*Problem*. Output only the lines below from the one containing "white ruler (628,233,711,305)" to the one containing "blue truck (280,245,382,344)", exactly as written, both ends kept.

*The data*.
····················
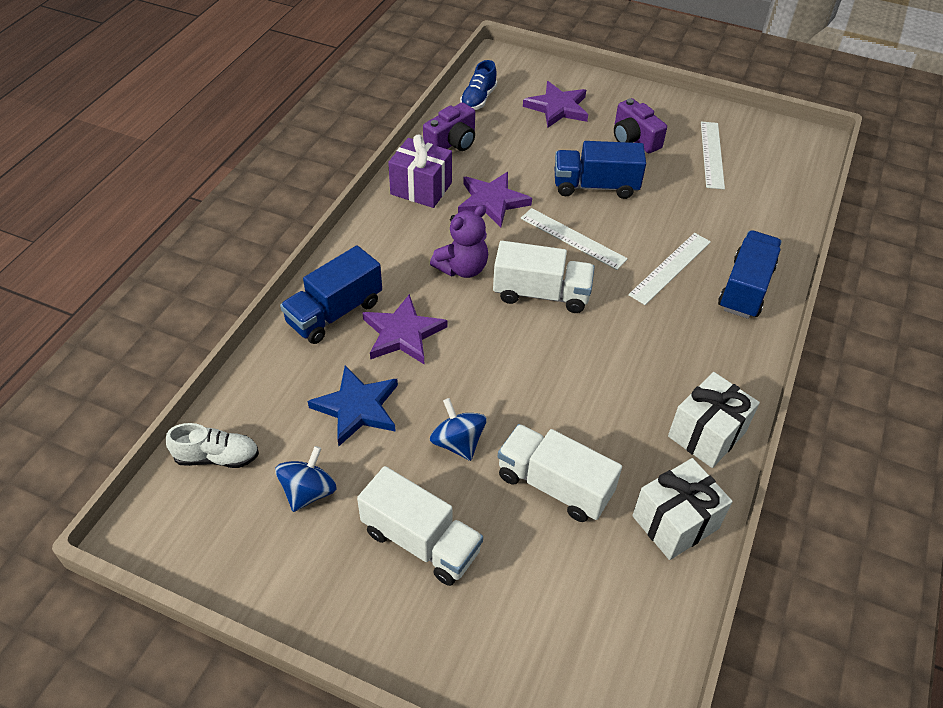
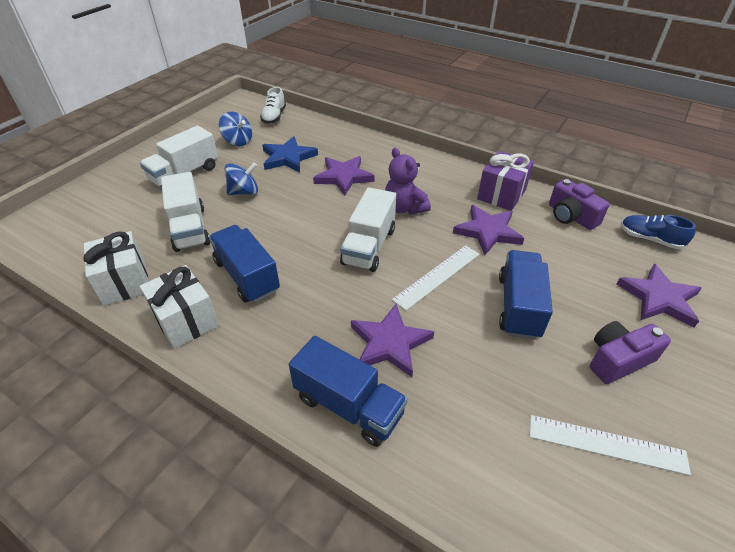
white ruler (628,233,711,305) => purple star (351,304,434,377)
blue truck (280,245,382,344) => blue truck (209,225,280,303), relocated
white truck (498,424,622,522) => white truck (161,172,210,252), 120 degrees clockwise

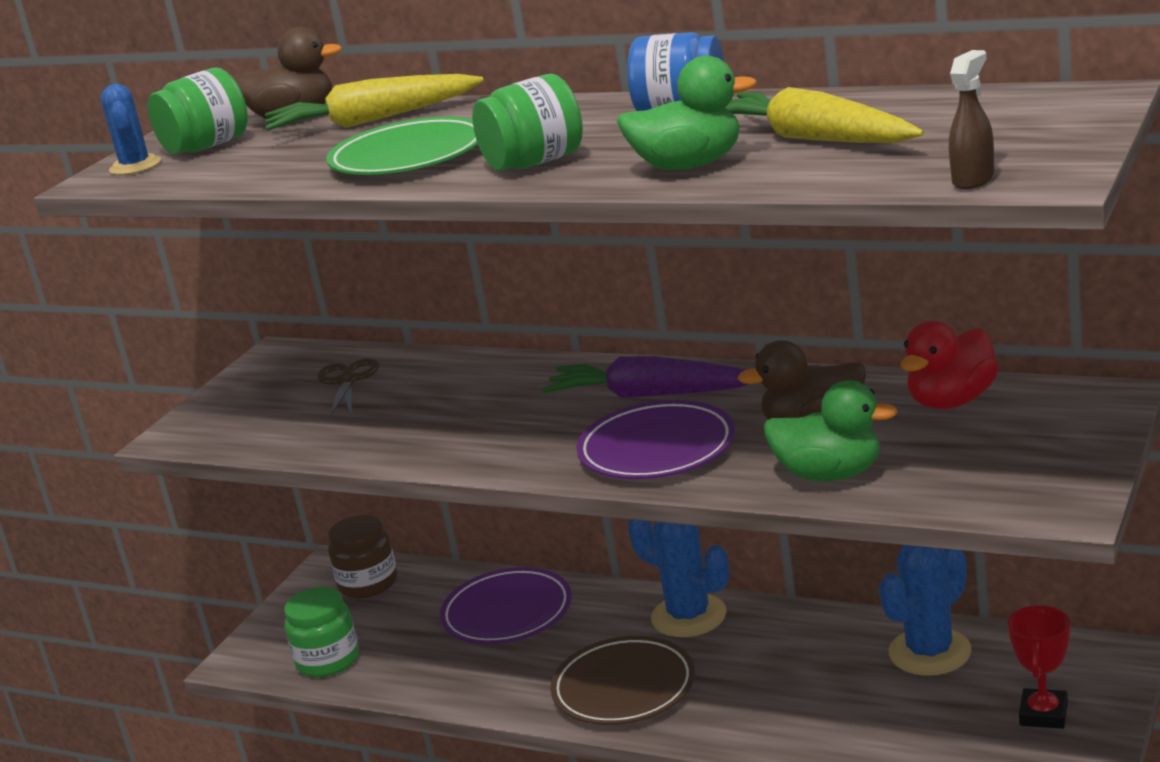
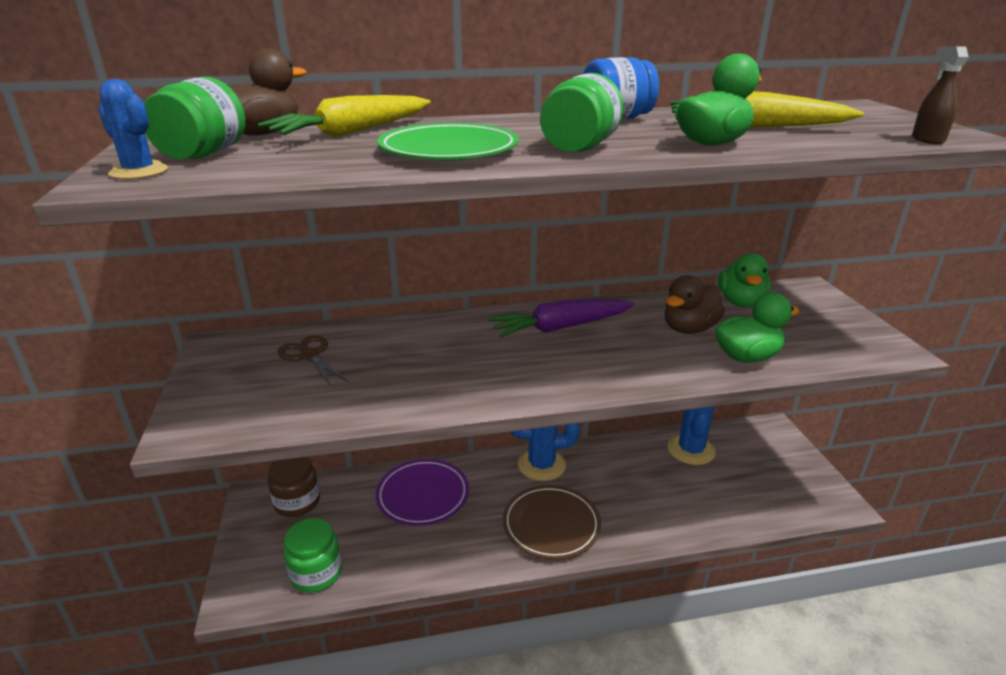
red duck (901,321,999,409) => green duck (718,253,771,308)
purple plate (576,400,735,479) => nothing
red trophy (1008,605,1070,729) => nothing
····················
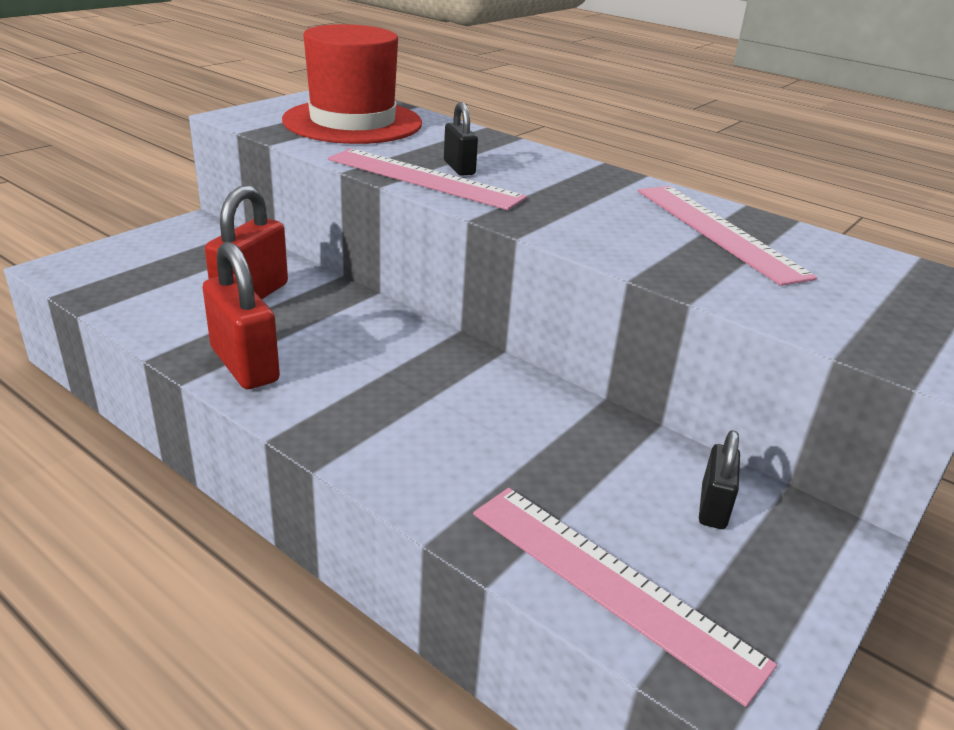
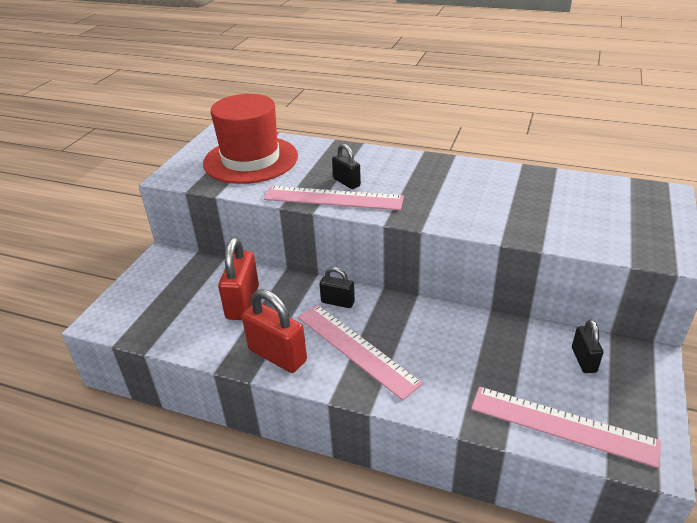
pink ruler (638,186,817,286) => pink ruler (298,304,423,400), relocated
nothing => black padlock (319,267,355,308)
····················
*Answer area*.
white ruler (628,233,711,305) => purple star (351,304,434,377)
blue truck (280,245,382,344) => blue truck (209,225,280,303), relocated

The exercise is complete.